## Problem to work on:
Your task is to copy the stretch of lines in the records below that begins with the line containing "R3: 10k (N_4, N_5) -> 10k (N_5, VCC)" and ends with the line containing "U5: TL082 -> MCP6002", exactly as written, with nothing added.

## Data for this task:
=======

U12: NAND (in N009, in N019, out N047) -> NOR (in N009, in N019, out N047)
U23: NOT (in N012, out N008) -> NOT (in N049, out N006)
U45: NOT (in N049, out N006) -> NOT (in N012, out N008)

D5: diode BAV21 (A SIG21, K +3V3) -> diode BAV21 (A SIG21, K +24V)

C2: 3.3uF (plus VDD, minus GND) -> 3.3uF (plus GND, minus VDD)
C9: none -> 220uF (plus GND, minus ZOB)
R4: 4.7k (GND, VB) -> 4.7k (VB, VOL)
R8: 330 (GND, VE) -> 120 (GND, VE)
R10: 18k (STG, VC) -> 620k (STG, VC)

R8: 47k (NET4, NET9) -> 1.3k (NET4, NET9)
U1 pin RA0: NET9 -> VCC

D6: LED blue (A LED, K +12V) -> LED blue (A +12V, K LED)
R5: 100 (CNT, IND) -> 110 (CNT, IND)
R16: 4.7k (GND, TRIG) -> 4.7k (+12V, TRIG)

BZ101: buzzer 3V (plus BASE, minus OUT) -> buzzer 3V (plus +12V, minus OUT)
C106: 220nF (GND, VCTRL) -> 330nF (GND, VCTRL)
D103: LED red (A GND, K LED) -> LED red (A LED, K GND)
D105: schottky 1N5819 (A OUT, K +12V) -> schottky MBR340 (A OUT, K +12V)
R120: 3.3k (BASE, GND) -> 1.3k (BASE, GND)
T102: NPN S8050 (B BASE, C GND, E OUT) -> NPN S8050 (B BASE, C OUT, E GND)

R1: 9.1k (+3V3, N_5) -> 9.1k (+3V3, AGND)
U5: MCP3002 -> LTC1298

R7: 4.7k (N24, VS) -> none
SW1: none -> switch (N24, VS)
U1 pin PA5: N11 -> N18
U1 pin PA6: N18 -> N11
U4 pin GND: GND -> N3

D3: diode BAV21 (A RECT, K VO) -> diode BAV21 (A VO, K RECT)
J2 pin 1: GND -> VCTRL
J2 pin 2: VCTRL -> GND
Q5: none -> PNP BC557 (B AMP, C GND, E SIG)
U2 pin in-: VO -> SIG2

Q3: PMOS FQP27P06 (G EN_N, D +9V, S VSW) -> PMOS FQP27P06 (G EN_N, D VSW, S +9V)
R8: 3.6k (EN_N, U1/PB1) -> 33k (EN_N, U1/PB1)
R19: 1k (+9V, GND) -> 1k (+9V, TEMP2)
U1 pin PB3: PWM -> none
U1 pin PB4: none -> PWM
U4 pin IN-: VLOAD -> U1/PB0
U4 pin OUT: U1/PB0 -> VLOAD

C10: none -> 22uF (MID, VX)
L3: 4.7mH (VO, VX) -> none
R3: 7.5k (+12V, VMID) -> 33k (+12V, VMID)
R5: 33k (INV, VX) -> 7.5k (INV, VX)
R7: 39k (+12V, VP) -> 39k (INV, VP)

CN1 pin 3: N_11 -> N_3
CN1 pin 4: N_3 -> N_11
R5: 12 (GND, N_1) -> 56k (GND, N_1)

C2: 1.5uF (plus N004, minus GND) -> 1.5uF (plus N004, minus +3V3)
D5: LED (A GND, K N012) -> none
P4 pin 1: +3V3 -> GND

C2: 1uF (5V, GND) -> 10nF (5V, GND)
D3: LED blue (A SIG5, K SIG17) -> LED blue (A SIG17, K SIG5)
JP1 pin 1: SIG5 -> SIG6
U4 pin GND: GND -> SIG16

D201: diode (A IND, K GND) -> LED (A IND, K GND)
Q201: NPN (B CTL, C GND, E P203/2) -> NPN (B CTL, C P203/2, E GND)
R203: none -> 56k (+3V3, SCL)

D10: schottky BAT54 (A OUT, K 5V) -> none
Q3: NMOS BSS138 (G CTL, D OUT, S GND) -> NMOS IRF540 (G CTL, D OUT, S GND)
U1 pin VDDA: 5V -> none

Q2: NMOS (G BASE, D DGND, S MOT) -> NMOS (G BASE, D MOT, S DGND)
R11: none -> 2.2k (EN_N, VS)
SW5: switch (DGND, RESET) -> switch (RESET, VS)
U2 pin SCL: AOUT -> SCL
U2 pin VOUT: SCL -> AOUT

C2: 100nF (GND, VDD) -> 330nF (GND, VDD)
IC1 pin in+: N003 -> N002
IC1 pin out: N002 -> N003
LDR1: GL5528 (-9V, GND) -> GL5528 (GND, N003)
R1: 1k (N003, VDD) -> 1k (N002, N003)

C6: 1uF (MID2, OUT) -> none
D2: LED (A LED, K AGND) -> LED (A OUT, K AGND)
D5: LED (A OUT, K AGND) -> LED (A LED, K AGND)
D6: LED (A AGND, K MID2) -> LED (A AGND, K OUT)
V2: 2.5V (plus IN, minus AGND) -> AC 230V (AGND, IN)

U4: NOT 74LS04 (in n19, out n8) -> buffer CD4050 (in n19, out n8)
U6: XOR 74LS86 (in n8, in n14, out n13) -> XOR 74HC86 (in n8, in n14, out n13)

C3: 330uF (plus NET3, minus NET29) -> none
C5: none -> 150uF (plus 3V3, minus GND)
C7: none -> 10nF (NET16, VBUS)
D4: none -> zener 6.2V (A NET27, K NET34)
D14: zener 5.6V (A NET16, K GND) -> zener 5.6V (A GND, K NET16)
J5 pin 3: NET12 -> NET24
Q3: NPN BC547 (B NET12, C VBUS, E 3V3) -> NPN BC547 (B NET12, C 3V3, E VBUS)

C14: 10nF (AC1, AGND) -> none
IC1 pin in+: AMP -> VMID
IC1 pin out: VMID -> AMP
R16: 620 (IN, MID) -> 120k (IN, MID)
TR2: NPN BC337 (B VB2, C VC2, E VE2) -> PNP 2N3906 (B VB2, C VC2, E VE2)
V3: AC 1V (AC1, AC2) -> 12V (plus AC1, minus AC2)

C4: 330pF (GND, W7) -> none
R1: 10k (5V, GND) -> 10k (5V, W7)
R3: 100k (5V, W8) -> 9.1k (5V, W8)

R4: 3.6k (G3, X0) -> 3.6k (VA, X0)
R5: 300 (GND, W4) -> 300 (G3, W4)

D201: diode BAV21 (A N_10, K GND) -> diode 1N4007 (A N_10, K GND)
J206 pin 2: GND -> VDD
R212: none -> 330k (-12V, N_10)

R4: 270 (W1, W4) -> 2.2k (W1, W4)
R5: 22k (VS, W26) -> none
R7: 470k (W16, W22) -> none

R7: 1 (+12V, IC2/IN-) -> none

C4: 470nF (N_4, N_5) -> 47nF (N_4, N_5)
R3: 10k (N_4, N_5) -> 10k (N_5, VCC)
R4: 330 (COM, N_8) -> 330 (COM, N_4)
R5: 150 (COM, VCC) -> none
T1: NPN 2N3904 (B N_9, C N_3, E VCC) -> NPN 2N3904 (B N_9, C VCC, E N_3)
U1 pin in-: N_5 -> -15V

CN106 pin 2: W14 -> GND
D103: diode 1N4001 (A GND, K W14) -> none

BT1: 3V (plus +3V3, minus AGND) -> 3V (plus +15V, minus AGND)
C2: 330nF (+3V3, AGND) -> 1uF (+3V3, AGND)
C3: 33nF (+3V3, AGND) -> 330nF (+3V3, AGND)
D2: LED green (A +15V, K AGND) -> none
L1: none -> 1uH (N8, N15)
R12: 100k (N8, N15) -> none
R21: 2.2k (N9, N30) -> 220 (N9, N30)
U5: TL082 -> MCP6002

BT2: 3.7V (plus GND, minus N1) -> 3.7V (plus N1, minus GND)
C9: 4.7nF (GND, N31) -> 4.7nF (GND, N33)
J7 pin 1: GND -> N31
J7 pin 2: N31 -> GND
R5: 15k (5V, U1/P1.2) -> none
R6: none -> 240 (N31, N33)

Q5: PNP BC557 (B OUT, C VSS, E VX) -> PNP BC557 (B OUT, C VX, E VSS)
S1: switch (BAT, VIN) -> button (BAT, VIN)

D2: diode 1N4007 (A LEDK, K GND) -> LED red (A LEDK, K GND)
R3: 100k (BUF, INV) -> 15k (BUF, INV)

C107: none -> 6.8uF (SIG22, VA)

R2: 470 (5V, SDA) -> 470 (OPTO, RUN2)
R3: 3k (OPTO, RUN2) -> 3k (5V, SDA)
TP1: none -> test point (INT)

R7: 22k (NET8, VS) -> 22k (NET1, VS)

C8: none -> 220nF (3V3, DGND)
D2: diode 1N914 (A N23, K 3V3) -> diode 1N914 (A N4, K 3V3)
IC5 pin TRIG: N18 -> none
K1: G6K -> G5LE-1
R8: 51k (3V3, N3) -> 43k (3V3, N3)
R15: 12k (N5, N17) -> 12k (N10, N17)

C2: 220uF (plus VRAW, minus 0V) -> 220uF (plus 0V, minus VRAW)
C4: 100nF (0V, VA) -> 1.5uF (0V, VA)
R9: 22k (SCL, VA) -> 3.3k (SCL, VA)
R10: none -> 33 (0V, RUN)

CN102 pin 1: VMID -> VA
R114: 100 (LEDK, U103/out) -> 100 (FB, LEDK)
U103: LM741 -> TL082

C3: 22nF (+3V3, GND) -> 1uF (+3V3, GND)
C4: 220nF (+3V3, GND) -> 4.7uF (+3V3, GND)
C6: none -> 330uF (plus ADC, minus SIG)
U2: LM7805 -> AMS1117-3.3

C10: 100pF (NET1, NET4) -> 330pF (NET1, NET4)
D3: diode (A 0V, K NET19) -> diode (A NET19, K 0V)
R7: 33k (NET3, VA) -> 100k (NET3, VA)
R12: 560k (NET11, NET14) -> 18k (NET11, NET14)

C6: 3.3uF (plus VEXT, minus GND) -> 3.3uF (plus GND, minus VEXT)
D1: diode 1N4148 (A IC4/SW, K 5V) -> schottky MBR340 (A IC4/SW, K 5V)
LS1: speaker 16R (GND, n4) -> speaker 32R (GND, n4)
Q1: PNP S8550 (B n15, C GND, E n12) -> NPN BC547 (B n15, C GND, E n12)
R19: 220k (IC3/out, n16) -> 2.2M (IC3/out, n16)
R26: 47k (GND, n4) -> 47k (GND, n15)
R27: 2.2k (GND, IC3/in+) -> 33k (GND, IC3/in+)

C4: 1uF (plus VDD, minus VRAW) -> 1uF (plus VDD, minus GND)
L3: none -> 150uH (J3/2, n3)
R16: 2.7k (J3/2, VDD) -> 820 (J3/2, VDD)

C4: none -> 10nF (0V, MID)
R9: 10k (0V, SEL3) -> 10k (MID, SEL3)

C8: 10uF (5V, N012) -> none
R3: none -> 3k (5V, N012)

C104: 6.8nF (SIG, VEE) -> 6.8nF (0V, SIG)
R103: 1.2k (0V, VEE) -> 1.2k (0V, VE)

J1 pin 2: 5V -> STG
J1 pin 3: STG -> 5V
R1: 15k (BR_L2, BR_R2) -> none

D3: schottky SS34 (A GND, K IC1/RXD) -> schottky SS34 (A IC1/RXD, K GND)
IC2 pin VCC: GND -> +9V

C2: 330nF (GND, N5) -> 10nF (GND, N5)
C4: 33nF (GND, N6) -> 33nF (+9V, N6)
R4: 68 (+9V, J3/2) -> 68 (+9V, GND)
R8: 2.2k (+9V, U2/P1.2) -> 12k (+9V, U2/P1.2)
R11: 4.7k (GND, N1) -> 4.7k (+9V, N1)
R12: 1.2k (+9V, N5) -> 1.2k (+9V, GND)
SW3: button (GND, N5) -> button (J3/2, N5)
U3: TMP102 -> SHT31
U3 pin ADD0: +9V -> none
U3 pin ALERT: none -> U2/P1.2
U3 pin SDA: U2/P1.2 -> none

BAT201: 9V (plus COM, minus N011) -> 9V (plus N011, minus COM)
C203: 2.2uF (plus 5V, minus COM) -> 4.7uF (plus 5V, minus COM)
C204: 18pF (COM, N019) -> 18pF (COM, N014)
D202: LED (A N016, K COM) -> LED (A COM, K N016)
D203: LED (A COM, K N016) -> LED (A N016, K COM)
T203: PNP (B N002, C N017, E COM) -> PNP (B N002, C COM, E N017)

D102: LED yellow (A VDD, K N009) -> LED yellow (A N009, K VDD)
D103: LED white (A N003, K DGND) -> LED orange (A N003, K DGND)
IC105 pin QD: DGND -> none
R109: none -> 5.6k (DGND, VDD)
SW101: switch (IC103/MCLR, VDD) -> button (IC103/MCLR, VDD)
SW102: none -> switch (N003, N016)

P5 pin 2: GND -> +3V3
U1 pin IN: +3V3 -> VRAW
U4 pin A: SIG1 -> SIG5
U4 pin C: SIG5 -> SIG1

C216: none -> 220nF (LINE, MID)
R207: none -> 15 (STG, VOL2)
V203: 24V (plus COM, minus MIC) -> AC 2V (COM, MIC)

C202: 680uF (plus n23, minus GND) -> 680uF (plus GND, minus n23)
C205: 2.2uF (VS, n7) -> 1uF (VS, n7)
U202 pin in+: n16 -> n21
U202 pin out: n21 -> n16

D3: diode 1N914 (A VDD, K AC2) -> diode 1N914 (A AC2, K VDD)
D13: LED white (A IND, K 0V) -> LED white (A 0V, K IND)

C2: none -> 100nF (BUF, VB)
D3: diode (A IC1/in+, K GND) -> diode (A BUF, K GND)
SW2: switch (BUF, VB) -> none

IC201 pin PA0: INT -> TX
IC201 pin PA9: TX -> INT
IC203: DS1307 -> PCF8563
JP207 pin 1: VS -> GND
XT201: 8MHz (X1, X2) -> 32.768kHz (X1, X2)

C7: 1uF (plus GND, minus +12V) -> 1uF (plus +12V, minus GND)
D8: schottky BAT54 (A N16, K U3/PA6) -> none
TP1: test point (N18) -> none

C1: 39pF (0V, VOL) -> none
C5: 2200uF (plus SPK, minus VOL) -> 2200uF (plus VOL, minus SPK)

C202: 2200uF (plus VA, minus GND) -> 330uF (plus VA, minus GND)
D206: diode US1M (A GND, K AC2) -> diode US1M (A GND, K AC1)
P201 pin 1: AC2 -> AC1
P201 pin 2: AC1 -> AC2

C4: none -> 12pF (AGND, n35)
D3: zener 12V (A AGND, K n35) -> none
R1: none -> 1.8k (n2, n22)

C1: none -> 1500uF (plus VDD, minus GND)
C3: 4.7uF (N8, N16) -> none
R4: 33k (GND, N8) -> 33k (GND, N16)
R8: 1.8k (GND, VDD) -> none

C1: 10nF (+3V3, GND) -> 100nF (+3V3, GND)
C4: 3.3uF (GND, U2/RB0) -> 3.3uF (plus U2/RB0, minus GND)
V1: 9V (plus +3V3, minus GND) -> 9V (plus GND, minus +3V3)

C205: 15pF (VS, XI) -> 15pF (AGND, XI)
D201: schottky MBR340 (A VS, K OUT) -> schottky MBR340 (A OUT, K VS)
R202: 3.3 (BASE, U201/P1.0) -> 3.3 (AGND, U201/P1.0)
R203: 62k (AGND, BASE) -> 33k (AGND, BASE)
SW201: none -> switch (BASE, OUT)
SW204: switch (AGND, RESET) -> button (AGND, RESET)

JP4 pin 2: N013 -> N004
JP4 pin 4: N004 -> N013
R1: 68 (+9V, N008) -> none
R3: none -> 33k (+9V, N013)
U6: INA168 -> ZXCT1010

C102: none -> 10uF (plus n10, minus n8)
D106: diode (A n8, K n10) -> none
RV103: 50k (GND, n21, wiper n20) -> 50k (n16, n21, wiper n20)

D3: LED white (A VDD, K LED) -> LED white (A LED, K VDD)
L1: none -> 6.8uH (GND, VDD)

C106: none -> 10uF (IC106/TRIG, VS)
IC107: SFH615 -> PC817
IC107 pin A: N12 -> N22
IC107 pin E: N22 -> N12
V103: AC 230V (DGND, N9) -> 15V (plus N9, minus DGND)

=======

## Answer space:
R3: 10k (N_4, N_5) -> 10k (N_5, VCC)
R4: 330 (COM, N_8) -> 330 (COM, N_4)
R5: 150 (COM, VCC) -> none
T1: NPN 2N3904 (B N_9, C N_3, E VCC) -> NPN 2N3904 (B N_9, C VCC, E N_3)
U1 pin in-: N_5 -> -15V

CN106 pin 2: W14 -> GND
D103: diode 1N4001 (A GND, K W14) -> none

BT1: 3V (plus +3V3, minus AGND) -> 3V (plus +15V, minus AGND)
C2: 330nF (+3V3, AGND) -> 1uF (+3V3, AGND)
C3: 33nF (+3V3, AGND) -> 330nF (+3V3, AGND)
D2: LED green (A +15V, K AGND) -> none
L1: none -> 1uH (N8, N15)
R12: 100k (N8, N15) -> none
R21: 2.2k (N9, N30) -> 220 (N9, N30)
U5: TL082 -> MCP6002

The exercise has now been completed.